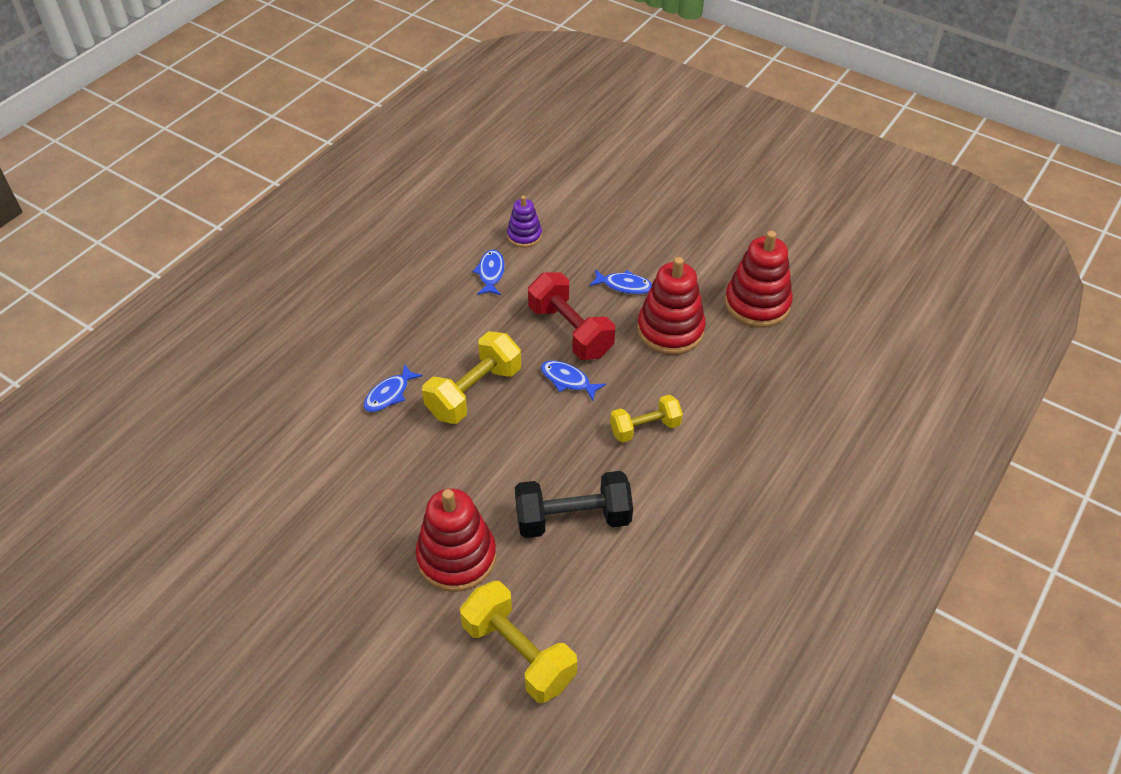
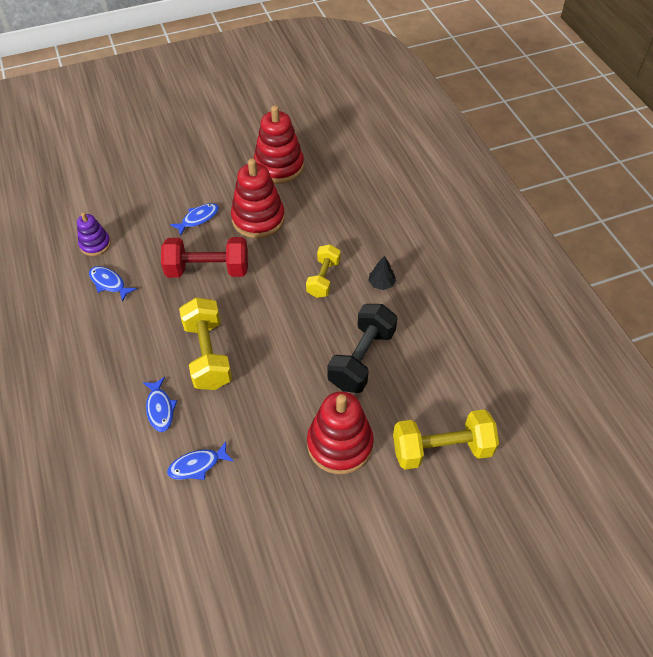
camera: 55 degrees left, 5 degrees up
(568, 380) = (248, 295): blue fish -> blue fish (197, 465)
(685, 482) = (381, 283): none -> black tree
.....
» **Task to complete**
Only the pictures should be left out; the rest of the material above must be repeated exactly.

» **Solution**
camera: 55 degrees left, 5 degrees up
(568, 380) = (248, 295): blue fish -> blue fish (197, 465)
(685, 482) = (381, 283): none -> black tree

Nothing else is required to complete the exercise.